* What you should do
Only the text belongs in the copy: retype each record exactly as it appears.

* Entries provided
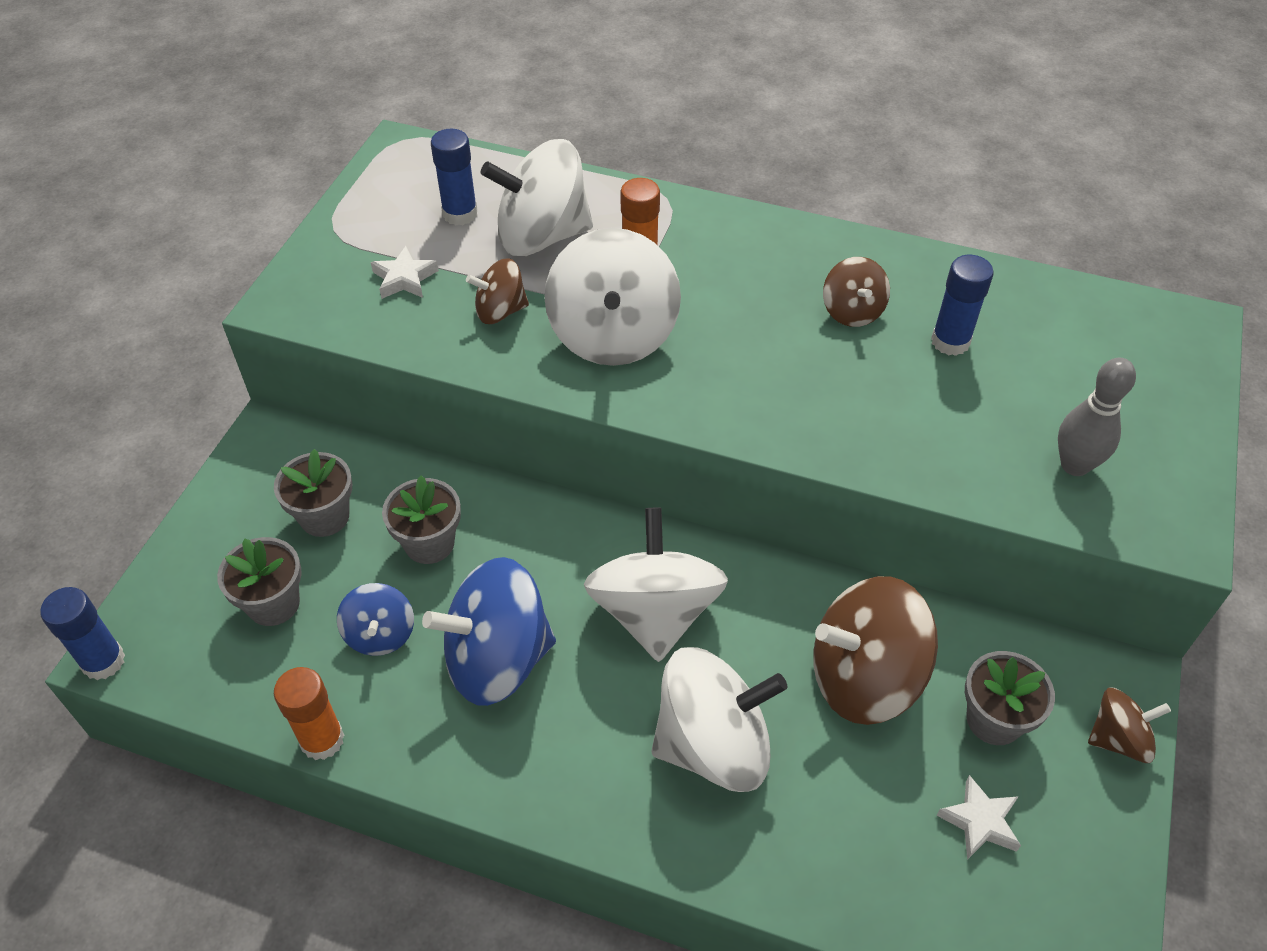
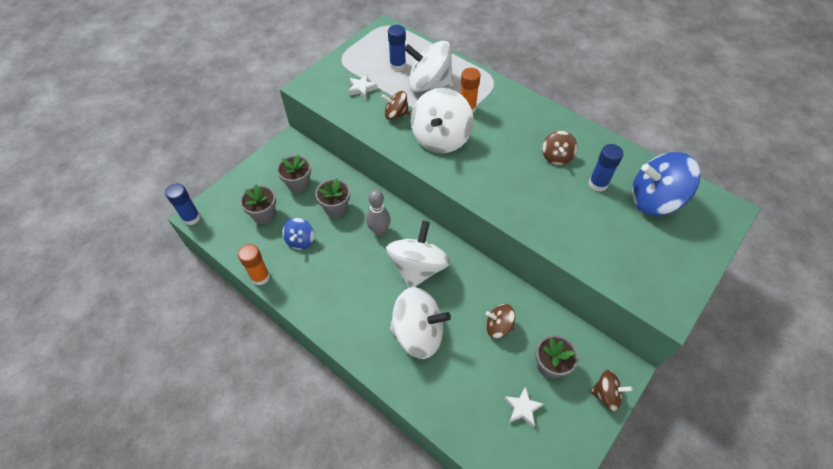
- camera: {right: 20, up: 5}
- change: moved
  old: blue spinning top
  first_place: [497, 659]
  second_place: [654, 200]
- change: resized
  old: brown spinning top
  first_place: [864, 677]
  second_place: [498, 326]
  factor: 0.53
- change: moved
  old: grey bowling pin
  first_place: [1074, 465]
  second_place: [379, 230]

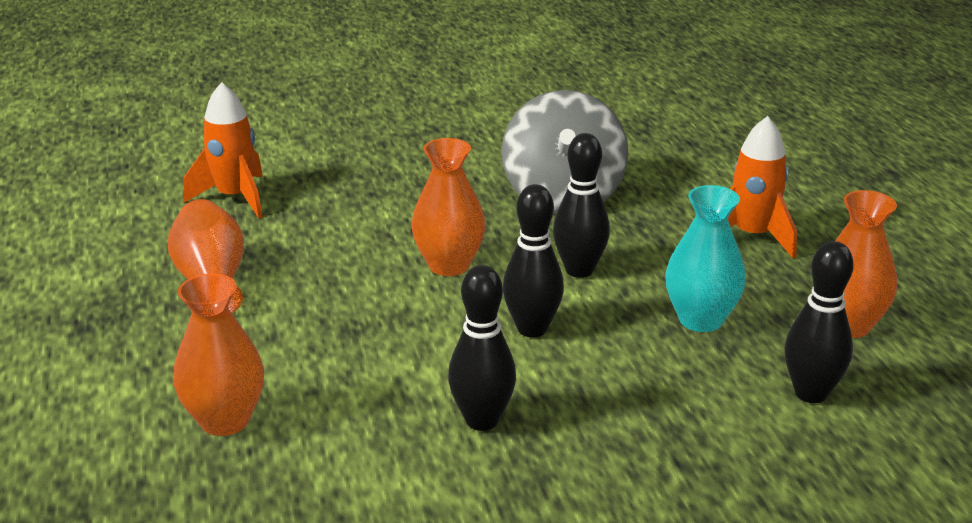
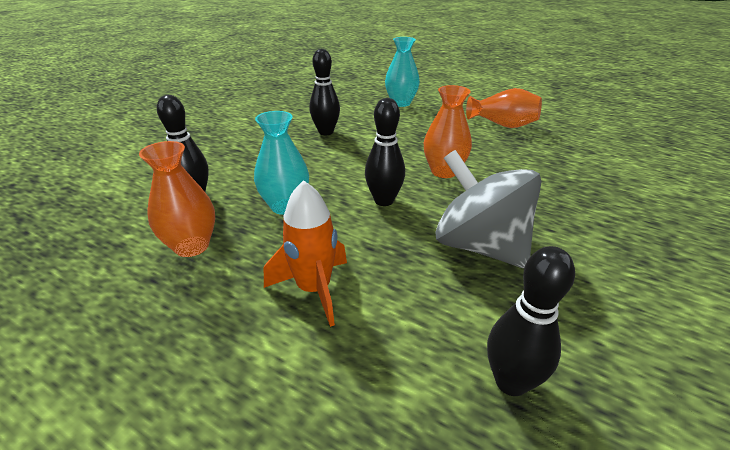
- camera: {right: 135, up: 5}
- change: recoloured
  old: orange vase
  new: turquoise vase
  first_place: [225, 420]
  second_place: [401, 103]
- change: removed
  old: orange rocket
  first_place: [235, 198]
- change: moved
  old: black bowling pin
  first_place: [532, 329]
  second_place: [511, 382]

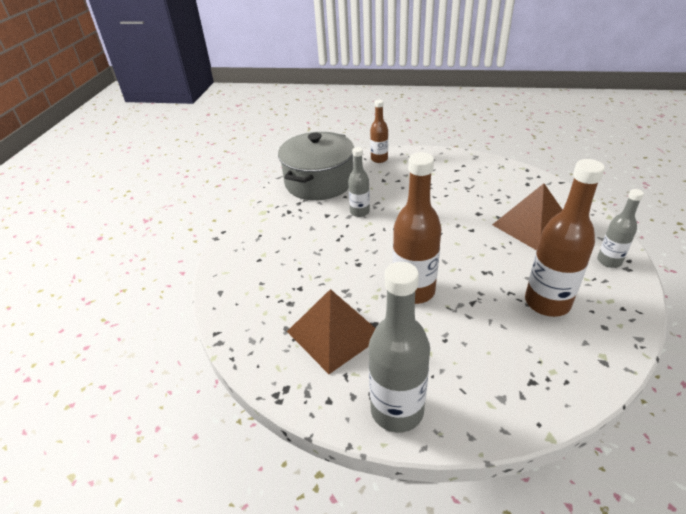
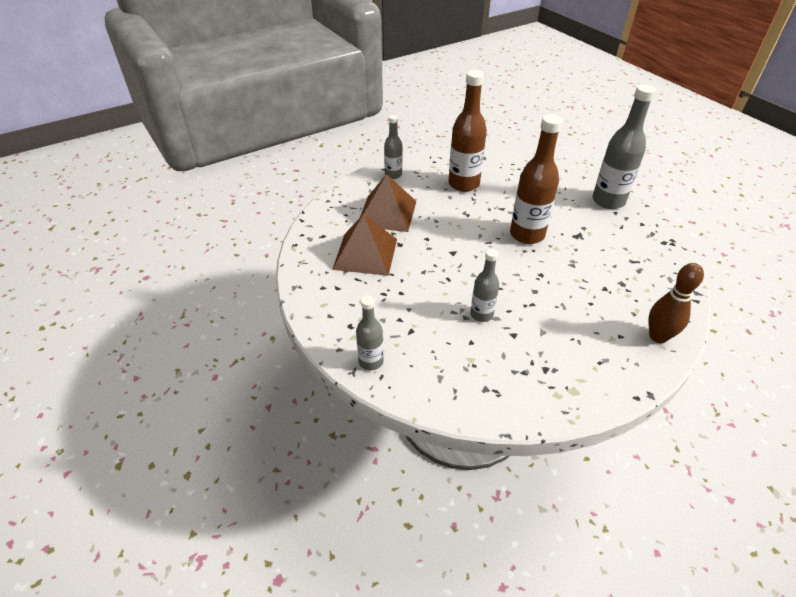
- camera: {right: -135, up: 5}
- change: removed
  old: grey pot
  first_place: [319, 182]
- change: moved
  old: brown pyramid
  first_place: [334, 333]
  second_place: [365, 253]
- change: recoloured
  old: brown bottle
  new: grey bottle
  first_place: [379, 159]
  second_place: [371, 361]
- change: added
  new: brown bowling pin
  second_place: [658, 336]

* Result of this exercise
- camera: {right: 20, up: 5}
- change: moved
  old: blue spinning top
  first_place: [497, 659]
  second_place: [654, 200]
- change: resized
  old: brown spinning top
  first_place: [864, 677]
  second_place: [498, 326]
  factor: 0.53
- change: moved
  old: grey bowling pin
  first_place: [1074, 465]
  second_place: [379, 230]

- camera: {right: 135, up: 5}
- change: recoloured
  old: orange vase
  new: turquoise vase
  first_place: [225, 420]
  second_place: [401, 103]
- change: removed
  old: orange rocket
  first_place: [235, 198]
- change: moved
  old: black bowling pin
  first_place: [532, 329]
  second_place: [511, 382]

- camera: {right: -135, up: 5}
- change: removed
  old: grey pot
  first_place: [319, 182]
- change: moved
  old: brown pyramid
  first_place: [334, 333]
  second_place: [365, 253]
- change: recoloured
  old: brown bottle
  new: grey bottle
  first_place: [379, 159]
  second_place: [371, 361]
- change: added
  new: brown bowling pin
  second_place: [658, 336]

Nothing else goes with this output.